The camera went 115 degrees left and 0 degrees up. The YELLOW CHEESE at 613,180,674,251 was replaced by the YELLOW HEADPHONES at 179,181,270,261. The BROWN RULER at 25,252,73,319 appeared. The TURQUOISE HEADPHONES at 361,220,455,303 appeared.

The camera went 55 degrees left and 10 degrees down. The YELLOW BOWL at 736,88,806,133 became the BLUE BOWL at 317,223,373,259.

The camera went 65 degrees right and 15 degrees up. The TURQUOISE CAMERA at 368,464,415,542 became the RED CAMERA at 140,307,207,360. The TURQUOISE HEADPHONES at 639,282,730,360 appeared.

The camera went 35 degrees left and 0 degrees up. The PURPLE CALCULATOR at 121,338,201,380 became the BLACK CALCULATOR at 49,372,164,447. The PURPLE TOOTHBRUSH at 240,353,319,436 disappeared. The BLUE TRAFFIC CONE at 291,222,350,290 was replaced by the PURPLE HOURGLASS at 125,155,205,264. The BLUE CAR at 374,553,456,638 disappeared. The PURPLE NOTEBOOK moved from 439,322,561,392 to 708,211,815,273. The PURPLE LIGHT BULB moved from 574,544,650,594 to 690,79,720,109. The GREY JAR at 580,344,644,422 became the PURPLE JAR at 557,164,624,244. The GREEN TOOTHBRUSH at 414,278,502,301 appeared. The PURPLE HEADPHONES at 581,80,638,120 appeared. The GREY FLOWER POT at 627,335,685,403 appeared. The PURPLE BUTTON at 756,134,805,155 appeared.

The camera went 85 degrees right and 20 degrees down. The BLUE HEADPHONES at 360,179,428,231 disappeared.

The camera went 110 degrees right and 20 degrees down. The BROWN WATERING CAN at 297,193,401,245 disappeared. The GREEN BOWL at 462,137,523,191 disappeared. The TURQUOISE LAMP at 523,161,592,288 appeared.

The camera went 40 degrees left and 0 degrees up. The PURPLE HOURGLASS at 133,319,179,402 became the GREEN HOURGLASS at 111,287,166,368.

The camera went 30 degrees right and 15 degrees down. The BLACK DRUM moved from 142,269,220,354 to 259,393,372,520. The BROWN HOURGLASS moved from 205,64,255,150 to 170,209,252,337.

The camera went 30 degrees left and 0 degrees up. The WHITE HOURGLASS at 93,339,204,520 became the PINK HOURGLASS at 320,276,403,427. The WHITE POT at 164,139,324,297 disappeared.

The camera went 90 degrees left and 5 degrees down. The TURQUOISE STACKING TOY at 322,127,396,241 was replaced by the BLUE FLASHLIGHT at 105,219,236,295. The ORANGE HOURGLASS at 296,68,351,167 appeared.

● **WORK ITEM**:
Copy down the material exactly as written.

● **ANSWER**:
The camera went 115 degrees left and 0 degrees up. The YELLOW CHEESE at 613,180,674,251 was replaced by the YELLOW HEADPHONES at 179,181,270,261. The BROWN RULER at 25,252,73,319 appeared. The TURQUOISE HEADPHONES at 361,220,455,303 appeared.

The camera went 55 degrees left and 10 degrees down. The YELLOW BOWL at 736,88,806,133 became the BLUE BOWL at 317,223,373,259.

The camera went 65 degrees right and 15 degrees up. The TURQUOISE CAMERA at 368,464,415,542 became the RED CAMERA at 140,307,207,360. The TURQUOISE HEADPHONES at 639,282,730,360 appeared.

The camera went 35 degrees left and 0 degrees up. The PURPLE CALCULATOR at 121,338,201,380 became the BLACK CALCULATOR at 49,372,164,447. The PURPLE TOOTHBRUSH at 240,353,319,436 disappeared. The BLUE TRAFFIC CONE at 291,222,350,290 was replaced by the PURPLE HOURGLASS at 125,155,205,264. The BLUE CAR at 374,553,456,638 disappeared. The PURPLE NOTEBOOK moved from 439,322,561,392 to 708,211,815,273. The PURPLE LIGHT BULB moved from 574,544,650,594 to 690,79,720,109. The GREY JAR at 580,344,644,422 became the PURPLE JAR at 557,164,624,244. The GREEN TOOTHBRUSH at 414,278,502,301 appeared. The PURPLE HEADPHONES at 581,80,638,120 appeared. The GREY FLOWER POT at 627,335,685,403 appeared. The PURPLE BUTTON at 756,134,805,155 appeared.

The camera went 85 degrees right and 20 degrees down. The BLUE HEADPHONES at 360,179,428,231 disappeared.

The camera went 110 degrees right and 20 degrees down. The BROWN WATERING CAN at 297,193,401,245 disappeared. The GREEN BOWL at 462,137,523,191 disappeared. The TURQUOISE LAMP at 523,161,592,288 appeared.

The camera went 40 degrees left and 0 degrees up. The PURPLE HOURGLASS at 133,319,179,402 became the GREEN HOURGLASS at 111,287,166,368.

The camera went 30 degrees right and 15 degrees down. The BLACK DRUM moved from 142,269,220,354 to 259,393,372,520. The BROWN HOURGLASS moved from 205,64,255,150 to 170,209,252,337.

The camera went 30 degrees left and 0 degrees up. The WHITE HOURGLASS at 93,339,204,520 became the PINK HOURGLASS at 320,276,403,427. The WHITE POT at 164,139,324,297 disappeared.

The camera went 90 degrees left and 5 degrees down. The TURQUOISE STACKING TOY at 322,127,396,241 was replaced by the BLUE FLASHLIGHT at 105,219,236,295. The ORANGE HOURGLASS at 296,68,351,167 appeared.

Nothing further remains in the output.